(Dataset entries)
=-=-=-=-=

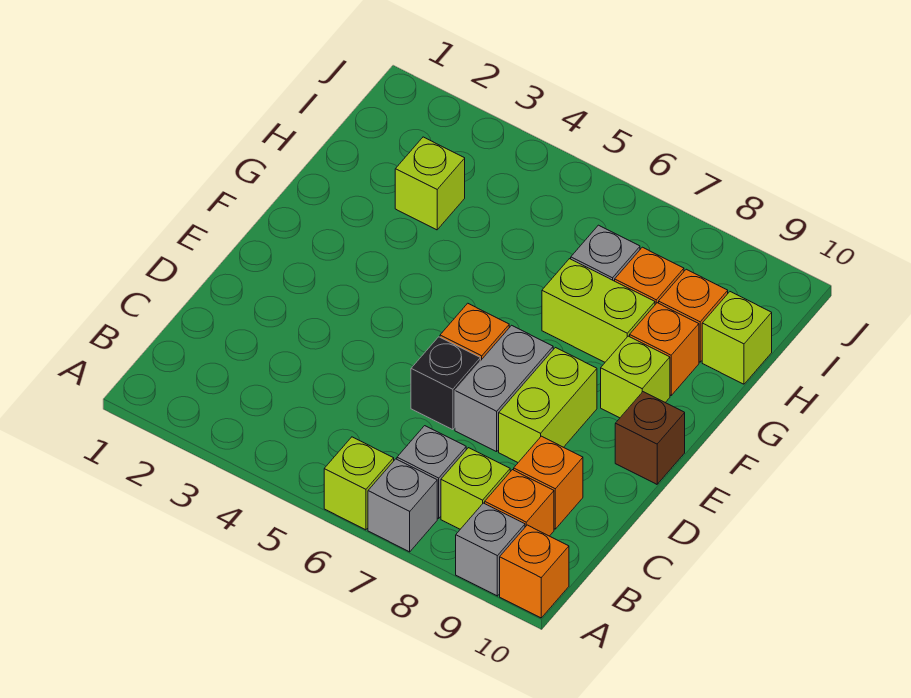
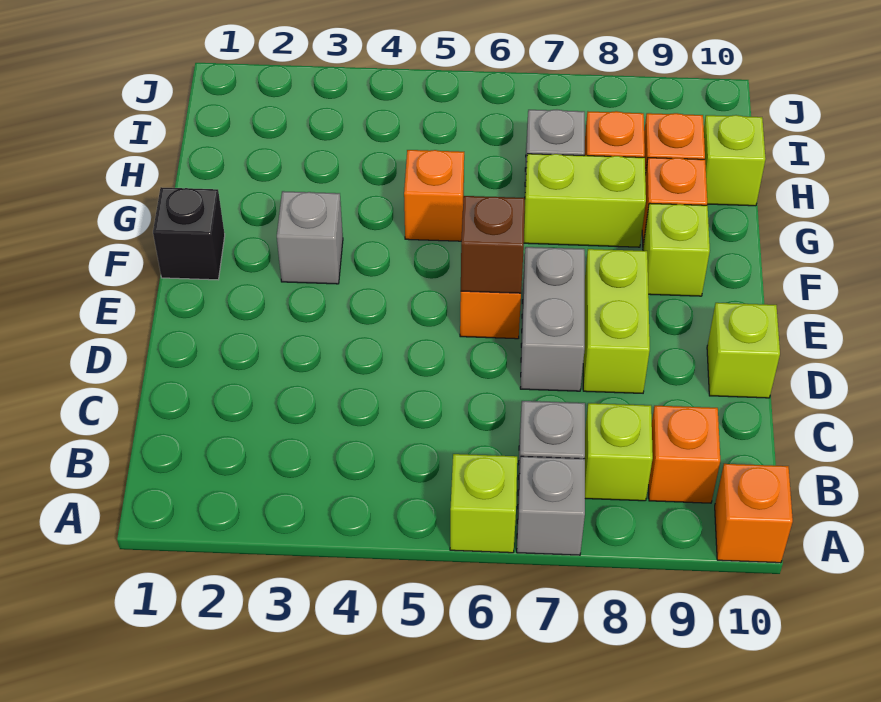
grey brick A9 level 1 -> grey brick F3 level 1
orange brick C9 level 1 -> orange brick G5 level 1
black brick D6 level 1 -> black brick F1 level 1
brown brick E10 level 1 -> brown brick E6 level 2
lime brick H3 level 1 -> lime brick D10 level 1

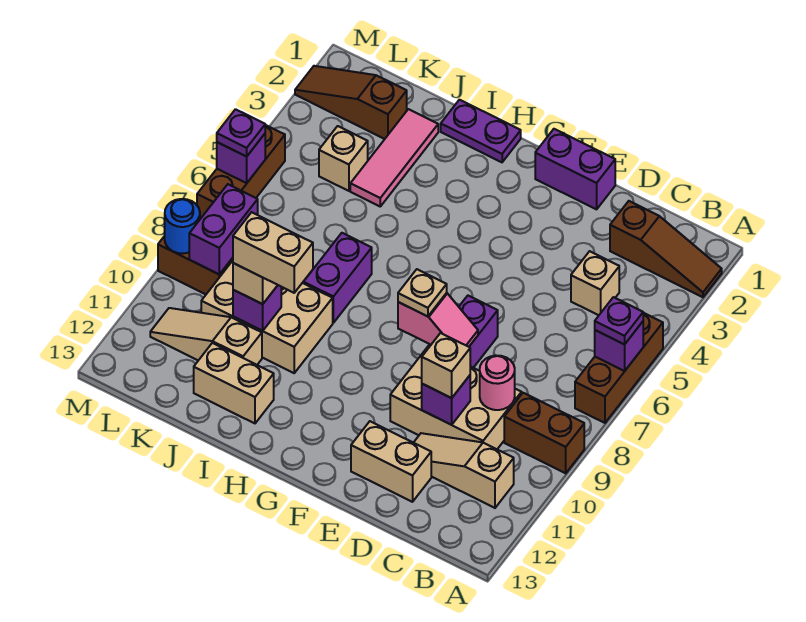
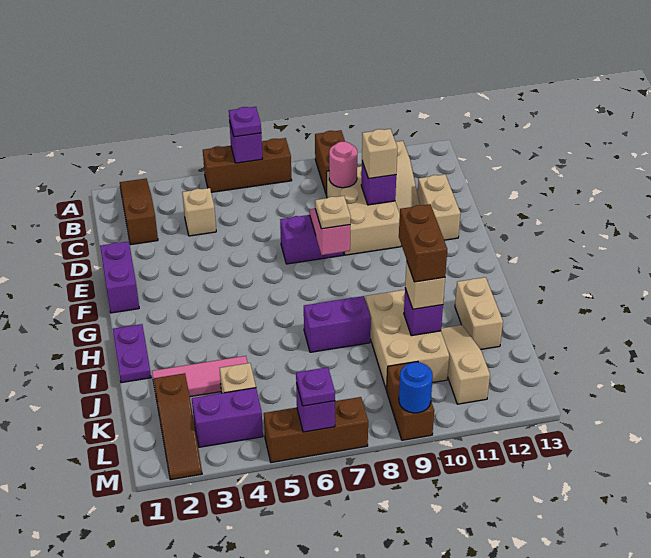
tan brick I10:J10 level 4 -> brown brick I10:J10 level 4
tan slope J11:L11 level 1 top J -> tan slope J11:L11 level 1 top L
purple brick L8:L9 level 2 -> purple brick L3:L4 level 1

=-=-=-=-=

(EXERCISE INSTRUCTIONS) Every record must be duplicated exactly, except for the pictures, which are left out.

(WRITTEN SOLUTION)
grey brick A9 level 1 -> grey brick F3 level 1
orange brick C9 level 1 -> orange brick G5 level 1
black brick D6 level 1 -> black brick F1 level 1
brown brick E10 level 1 -> brown brick E6 level 2
lime brick H3 level 1 -> lime brick D10 level 1

tan brick I10:J10 level 4 -> brown brick I10:J10 level 4
tan slope J11:L11 level 1 top J -> tan slope J11:L11 level 1 top L
purple brick L8:L9 level 2 -> purple brick L3:L4 level 1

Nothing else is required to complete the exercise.